* START SUPPLIED ENTRIES *

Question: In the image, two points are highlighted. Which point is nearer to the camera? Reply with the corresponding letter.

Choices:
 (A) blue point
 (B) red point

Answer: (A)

* END SUPPLIED ENTRIES *
* START SUPPLIED ENTRIES *

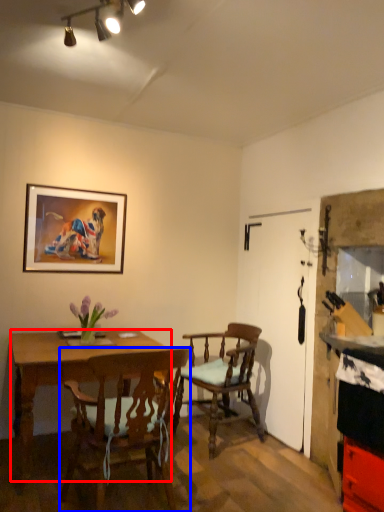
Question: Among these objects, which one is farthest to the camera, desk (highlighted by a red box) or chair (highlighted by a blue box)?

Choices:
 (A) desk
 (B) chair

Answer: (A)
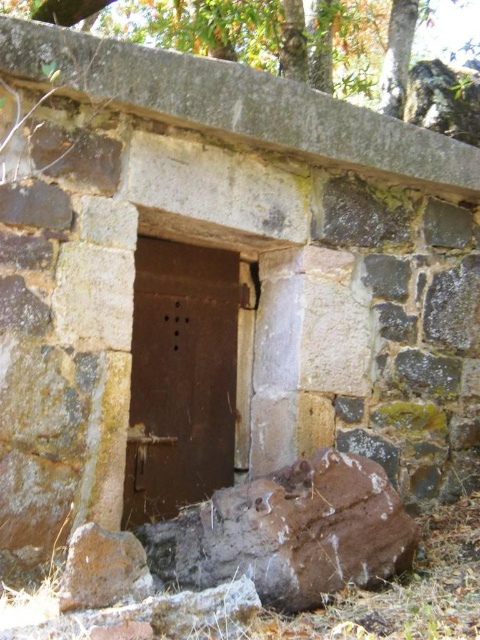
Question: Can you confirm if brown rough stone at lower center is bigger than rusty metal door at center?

* END SUPPLIED ENTRIES *

• [INSTRUCTIONS TO FOLLOW]:
Which lines of the items above contain the word "blue"? Copy each of those lines in full.

• [FULL SOLUTION]:
 (A) blue point
Question: Among these objects, which one is farthest to the camera, desk (highlighted by a red box) or chair (highlighted by a blue box)?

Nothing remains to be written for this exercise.